[Task directions]:
Exactly the lines from the one containing "V1: 1.8V (plus" through the end of the records must be reproduced; leave out all pictures.
====== Data records ======
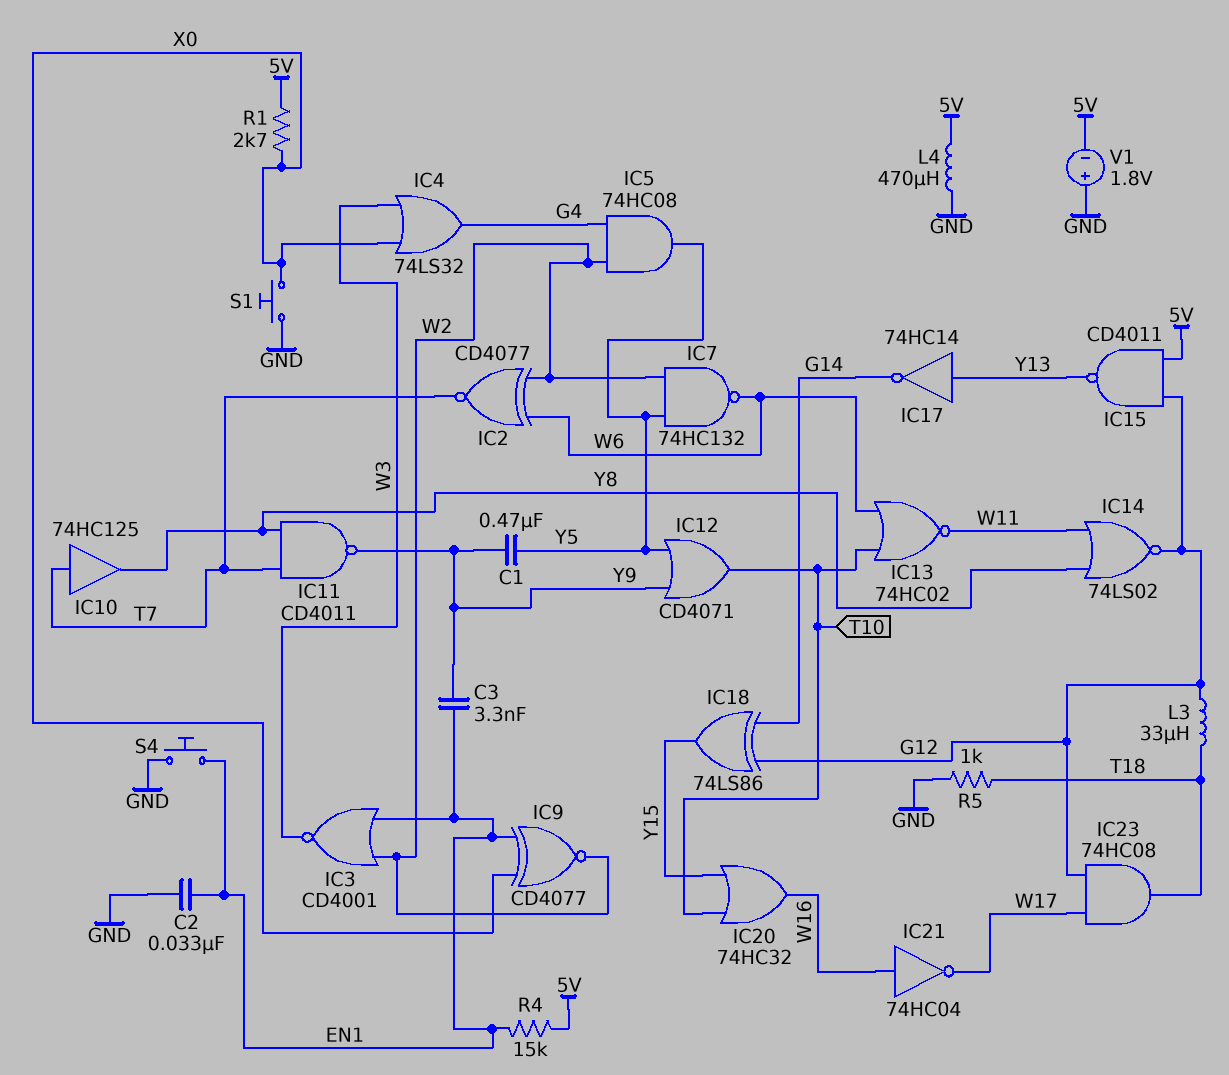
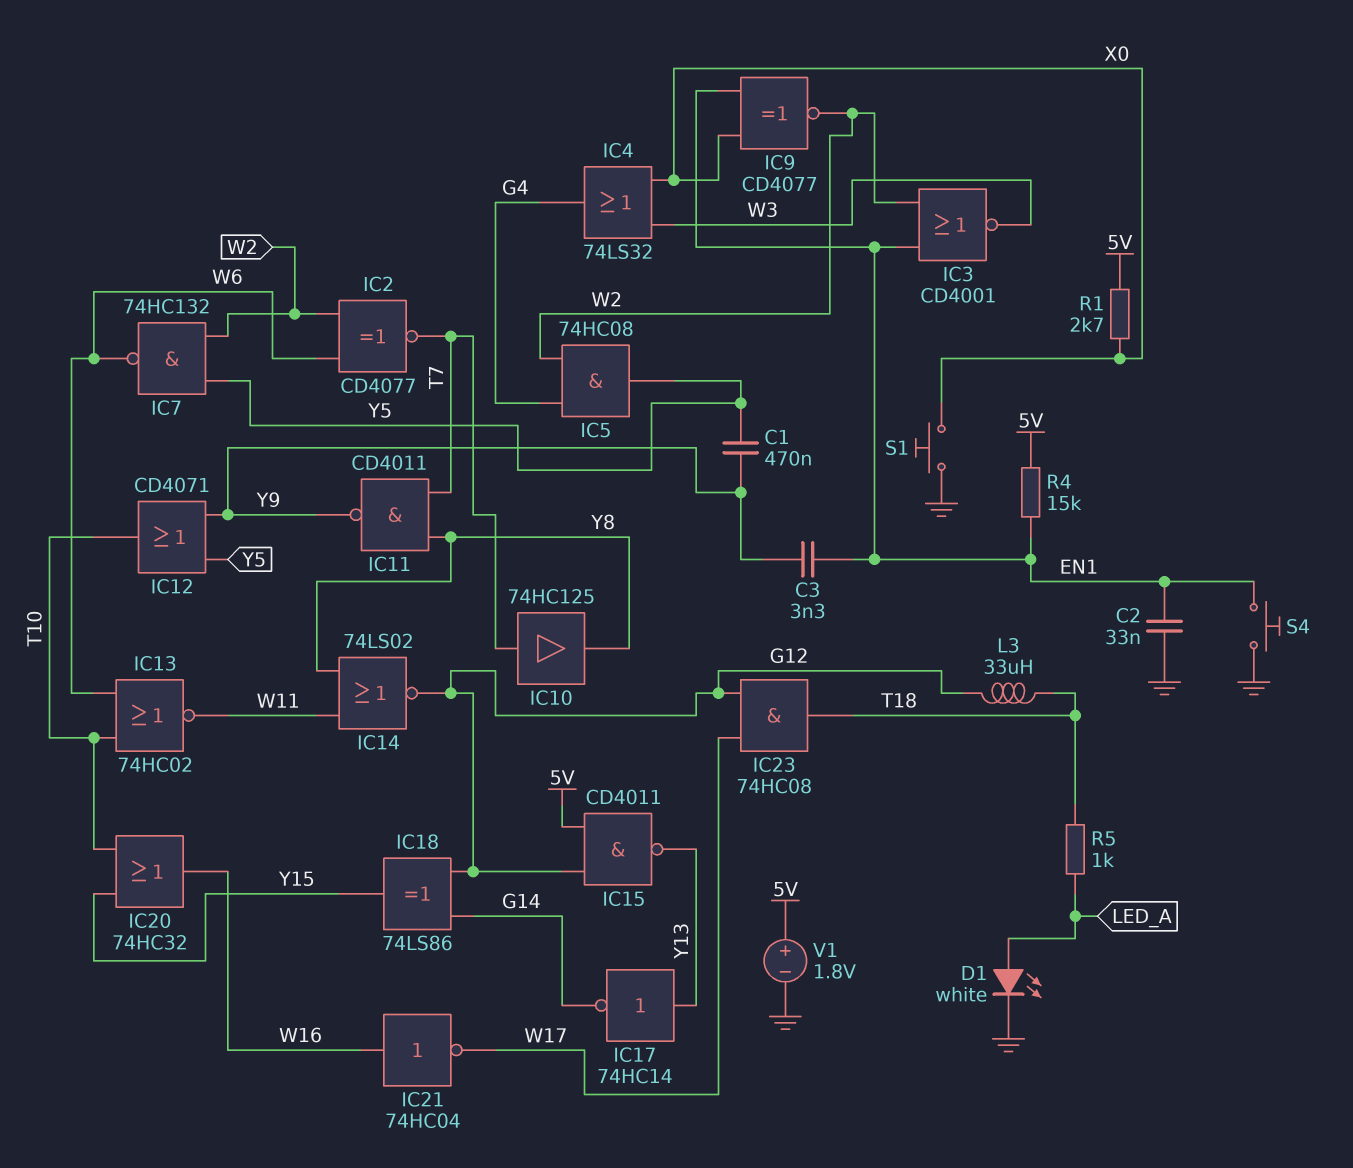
D1: none -> LED white (A LED_A, K GND)
L4: 470uH (5V, GND) -> none
R5: 1k (GND, T18) -> 1k (LED_A, T18)
V1: 1.8V (plus GND, minus 5V) -> 1.8V (plus 5V, minus GND)

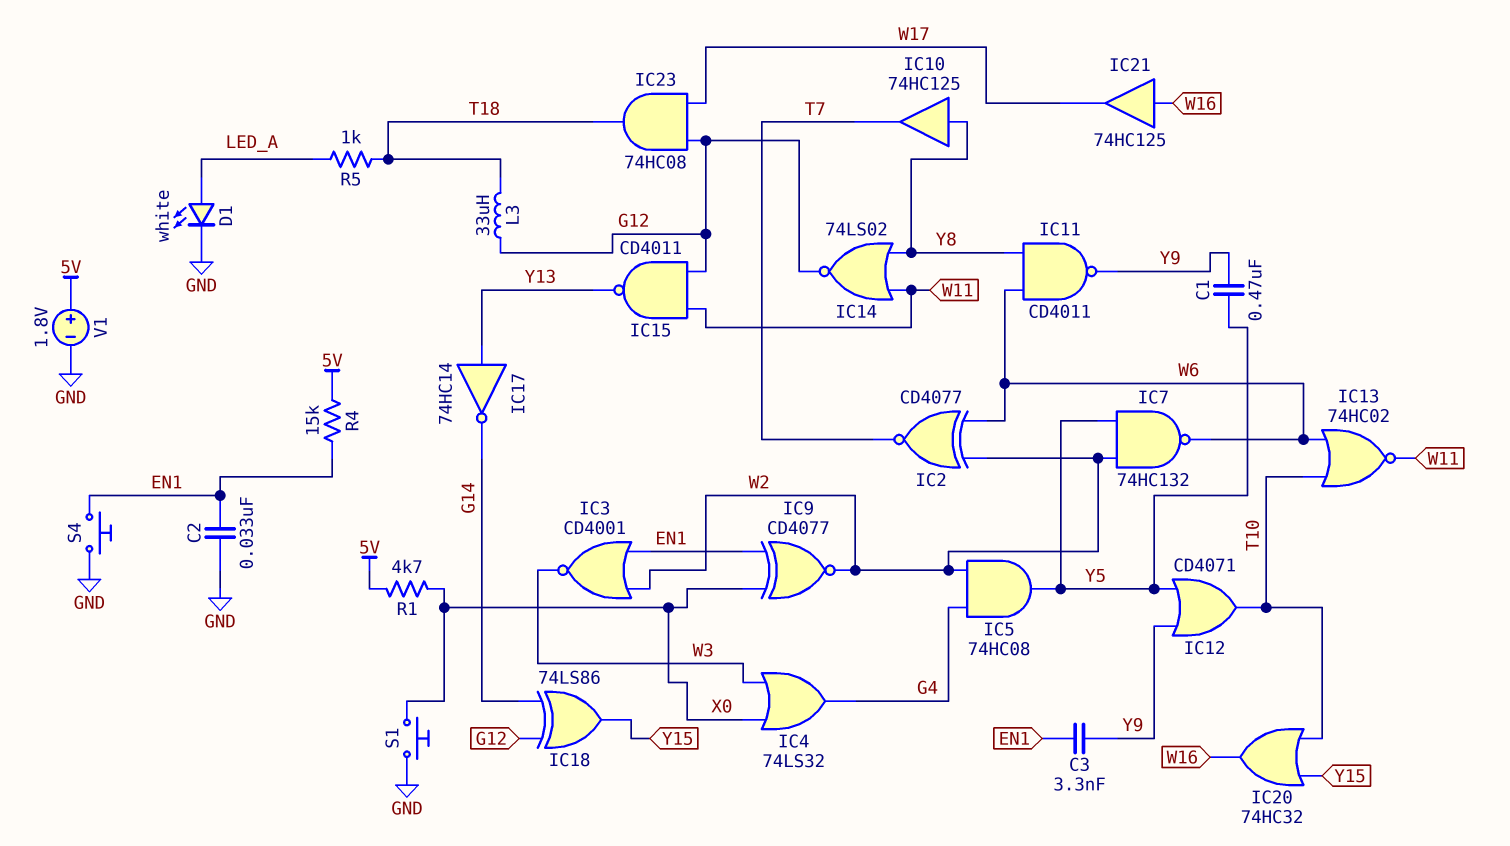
IC10: buffer 74HC125 (in T7, out Y8) -> buffer 74HC125 (in Y8, out T7)
IC11: NAND CD4011 (in T7, in Y8, out Y9) -> NAND CD4011 (in W6, in Y8, out Y9)
IC15: NAND CD4011 (in 5V, in G12, out Y13) -> NAND CD4011 (in G12, in W11, out Y13)
IC21: NOT 74HC04 (in W16, out W17) -> buffer 74HC125 (in W16, out W17)
R1: 2.7k (5V, X0) -> 4.7k (5V, X0)

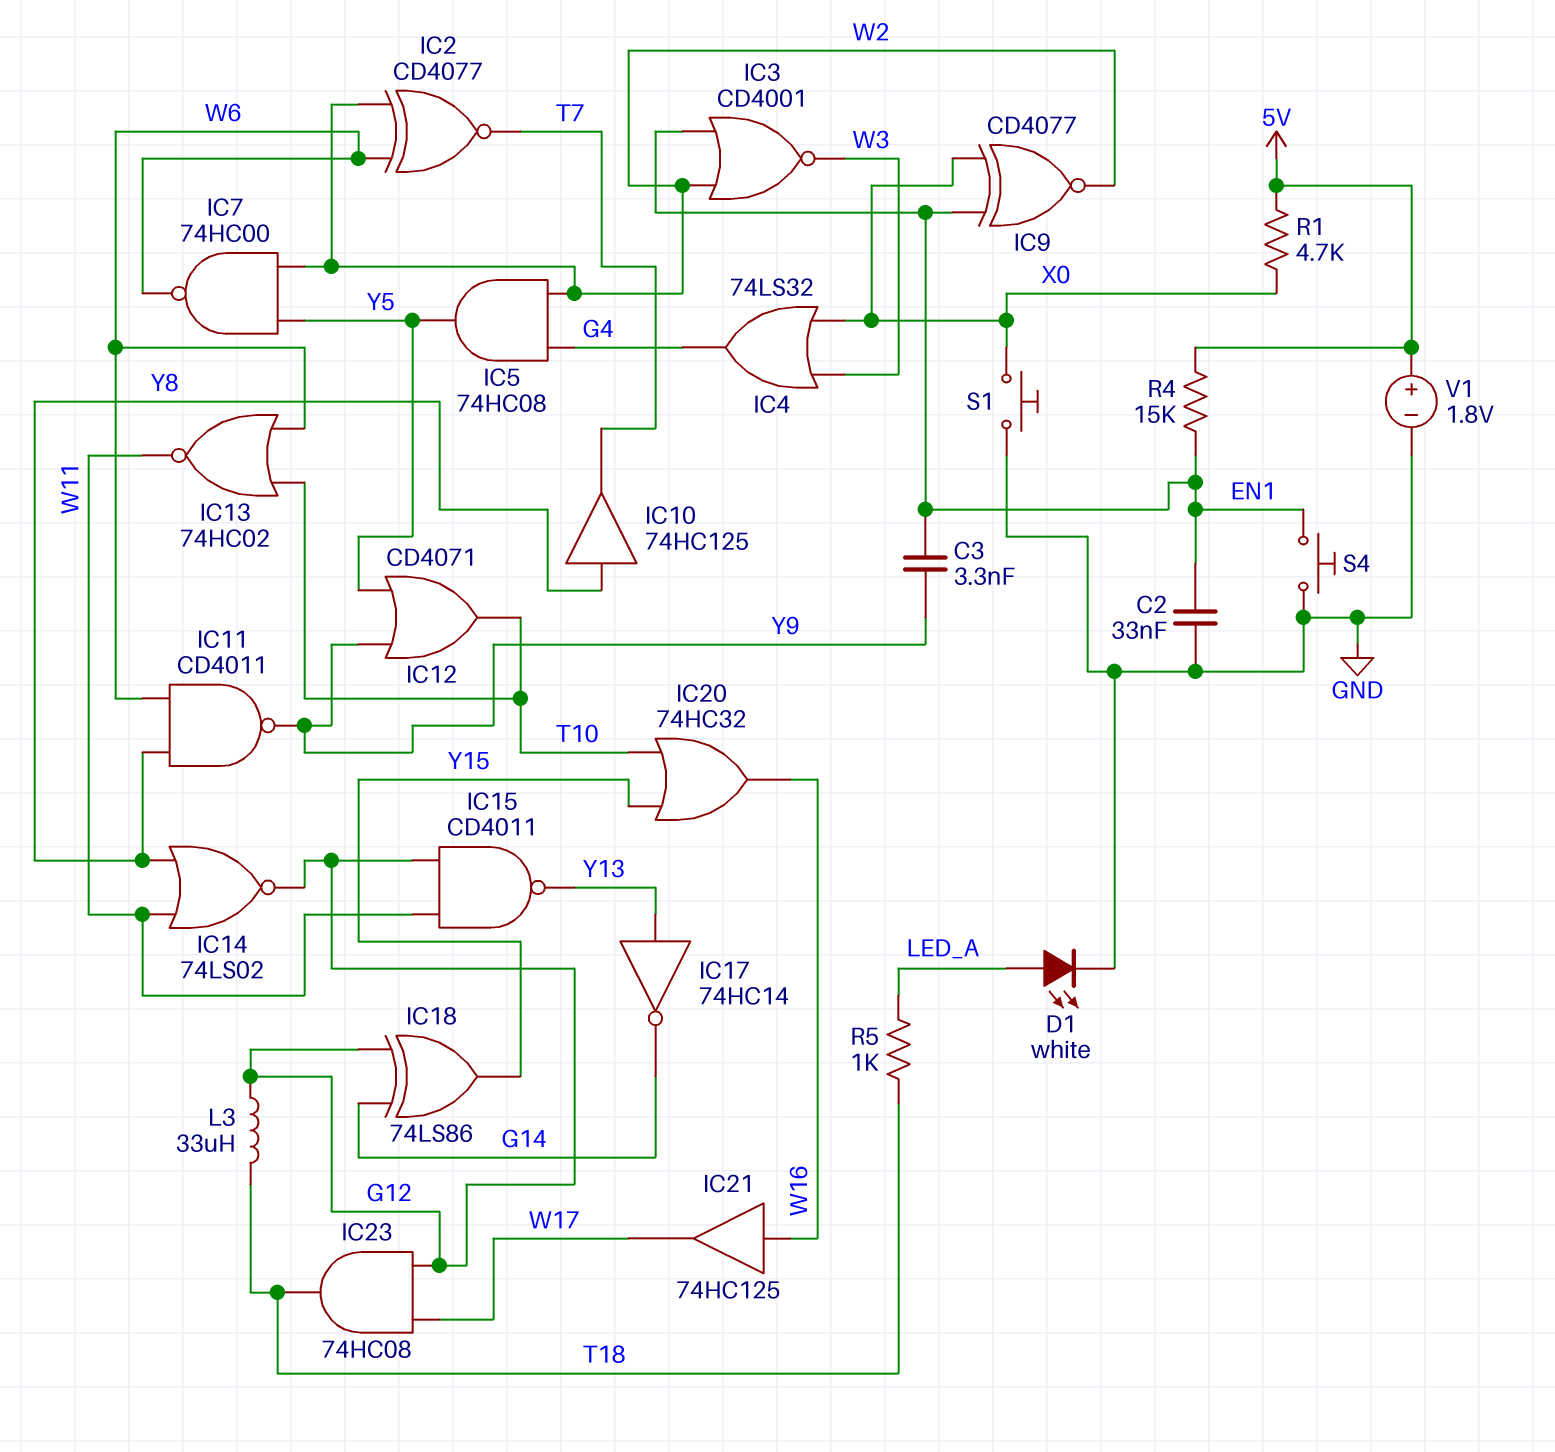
C1: 470nF (Y5, Y9) -> none
IC7: NAND 74HC132 (in W2, in Y5, out W6) -> NAND 74HC00 (in W2, in Y5, out W6)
======
[Exercise answer]:
V1: 1.8V (plus GND, minus 5V) -> 1.8V (plus 5V, minus GND)

IC10: buffer 74HC125 (in T7, out Y8) -> buffer 74HC125 (in Y8, out T7)
IC11: NAND CD4011 (in T7, in Y8, out Y9) -> NAND CD4011 (in W6, in Y8, out Y9)
IC15: NAND CD4011 (in 5V, in G12, out Y13) -> NAND CD4011 (in G12, in W11, out Y13)
IC21: NOT 74HC04 (in W16, out W17) -> buffer 74HC125 (in W16, out W17)
R1: 2.7k (5V, X0) -> 4.7k (5V, X0)

C1: 470nF (Y5, Y9) -> none
IC7: NAND 74HC132 (in W2, in Y5, out W6) -> NAND 74HC00 (in W2, in Y5, out W6)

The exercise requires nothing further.